In this exercise, the entries below include pictures. Repeat exactly the lines from the line with "yellow cross: moved 2 px left" to the line with "yellow trapezoid: moved 1 px left, 2 px up", including both, but without the pictures.

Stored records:
------

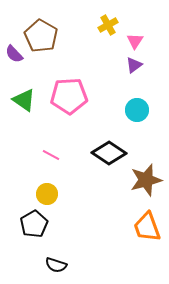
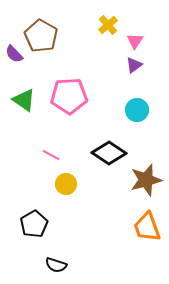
yellow cross: rotated 12 degrees counterclockwise
yellow circle: moved 19 px right, 10 px up
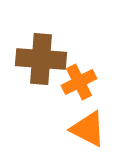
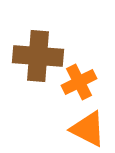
brown cross: moved 3 px left, 3 px up
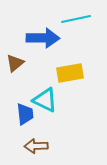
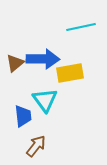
cyan line: moved 5 px right, 8 px down
blue arrow: moved 21 px down
cyan triangle: rotated 28 degrees clockwise
blue trapezoid: moved 2 px left, 2 px down
brown arrow: rotated 130 degrees clockwise
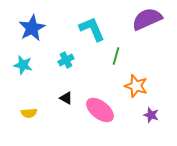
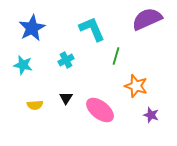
black triangle: rotated 32 degrees clockwise
yellow semicircle: moved 6 px right, 8 px up
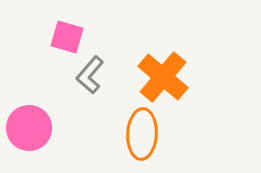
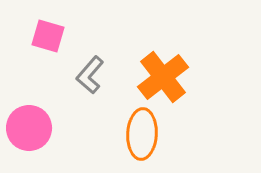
pink square: moved 19 px left, 1 px up
orange cross: rotated 12 degrees clockwise
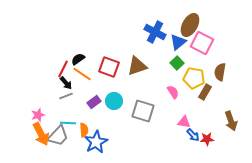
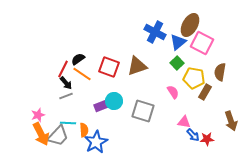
purple rectangle: moved 7 px right, 4 px down; rotated 16 degrees clockwise
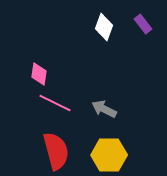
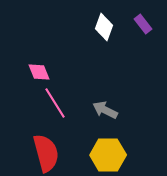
pink diamond: moved 2 px up; rotated 30 degrees counterclockwise
pink line: rotated 32 degrees clockwise
gray arrow: moved 1 px right, 1 px down
red semicircle: moved 10 px left, 2 px down
yellow hexagon: moved 1 px left
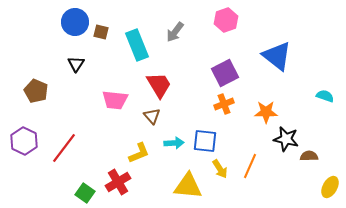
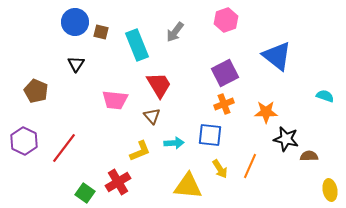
blue square: moved 5 px right, 6 px up
yellow L-shape: moved 1 px right, 2 px up
yellow ellipse: moved 3 px down; rotated 40 degrees counterclockwise
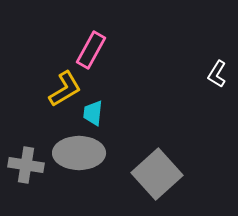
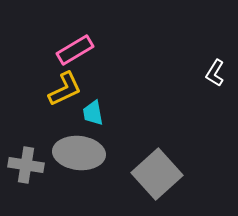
pink rectangle: moved 16 px left; rotated 30 degrees clockwise
white L-shape: moved 2 px left, 1 px up
yellow L-shape: rotated 6 degrees clockwise
cyan trapezoid: rotated 16 degrees counterclockwise
gray ellipse: rotated 6 degrees clockwise
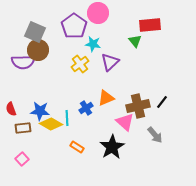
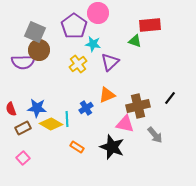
green triangle: rotated 32 degrees counterclockwise
brown circle: moved 1 px right
yellow cross: moved 2 px left
orange triangle: moved 1 px right, 3 px up
black line: moved 8 px right, 4 px up
blue star: moved 3 px left, 3 px up
cyan line: moved 1 px down
pink triangle: moved 2 px down; rotated 30 degrees counterclockwise
brown rectangle: rotated 21 degrees counterclockwise
black star: rotated 20 degrees counterclockwise
pink square: moved 1 px right, 1 px up
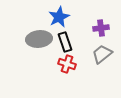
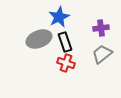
gray ellipse: rotated 15 degrees counterclockwise
red cross: moved 1 px left, 1 px up
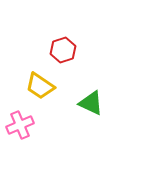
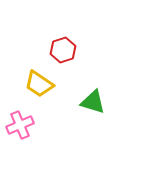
yellow trapezoid: moved 1 px left, 2 px up
green triangle: moved 2 px right, 1 px up; rotated 8 degrees counterclockwise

------

* _WRITTEN RESPONSE_
yellow cross: moved 2 px left
orange triangle: moved 1 px right, 3 px up
black line: moved 8 px right, 4 px up
blue star: moved 3 px left, 3 px up
cyan line: moved 1 px down
pink triangle: moved 2 px down; rotated 30 degrees counterclockwise
brown rectangle: rotated 21 degrees counterclockwise
black star: rotated 20 degrees counterclockwise
pink square: moved 1 px right, 1 px up
gray ellipse: rotated 15 degrees counterclockwise
red cross: moved 1 px left, 1 px up
yellow trapezoid: moved 1 px left, 2 px up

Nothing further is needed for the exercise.